What lines in the entries below contain the word "pink"? Copy all of them.
[Opening Records supplied section]
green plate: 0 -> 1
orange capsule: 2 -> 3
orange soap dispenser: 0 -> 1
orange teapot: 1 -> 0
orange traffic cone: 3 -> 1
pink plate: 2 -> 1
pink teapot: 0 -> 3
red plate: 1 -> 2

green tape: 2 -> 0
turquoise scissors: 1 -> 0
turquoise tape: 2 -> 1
[Closing Records supplied section]
[Opening Records supplied section]
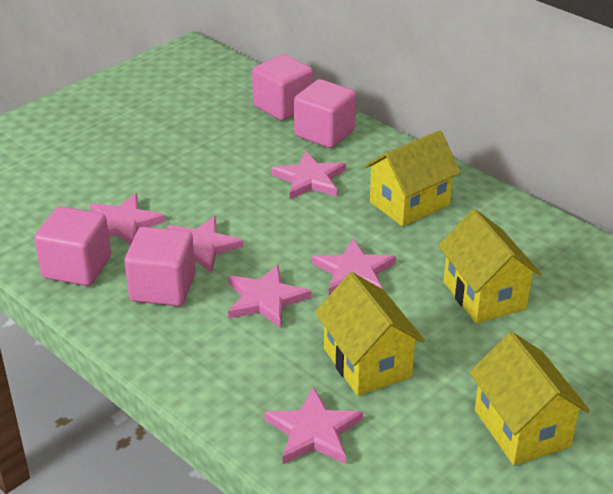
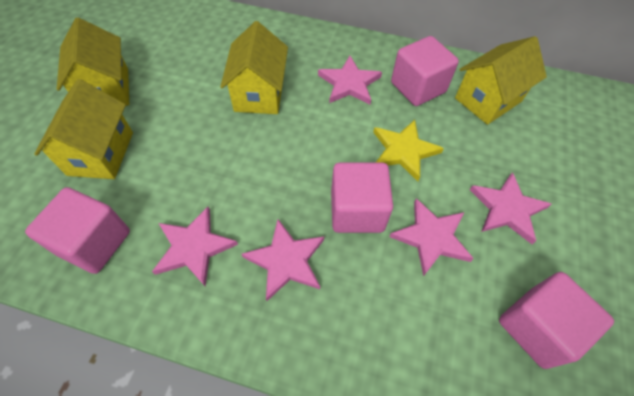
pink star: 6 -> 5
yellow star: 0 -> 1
[Closing Records supplied section]
[Opening Records supplied section]
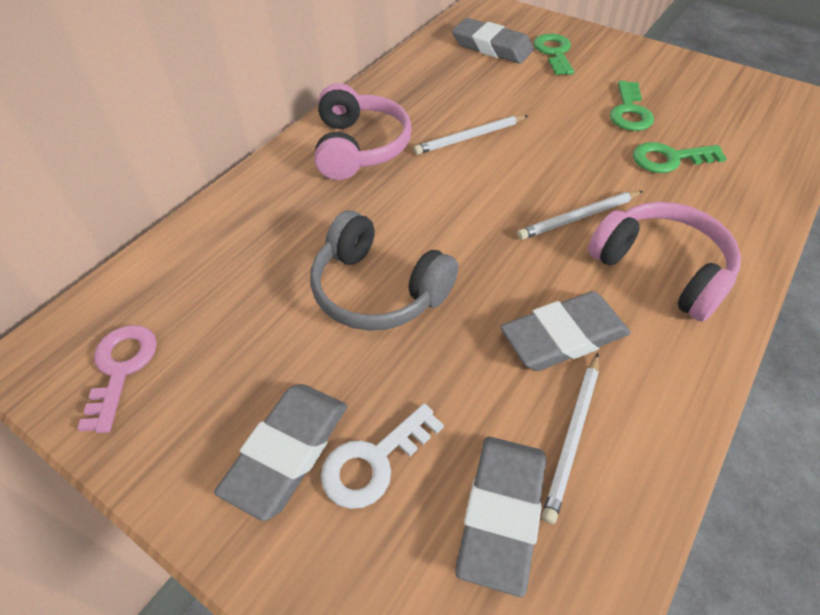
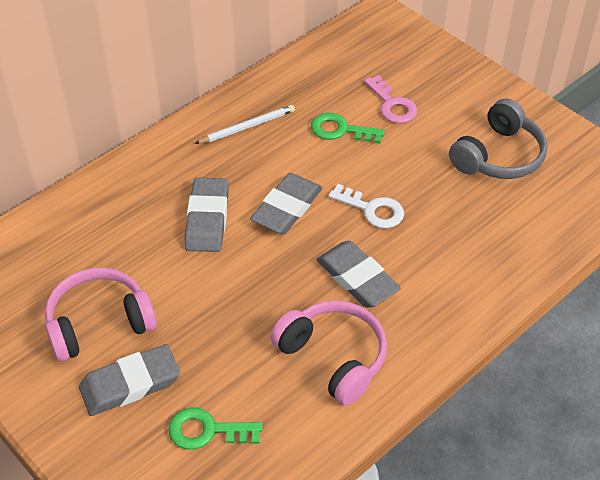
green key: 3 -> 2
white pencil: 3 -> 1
[Closing Records supplied section]
• _Answer to this task_:
pink plate: 2 -> 1
pink teapot: 0 -> 3
pink star: 6 -> 5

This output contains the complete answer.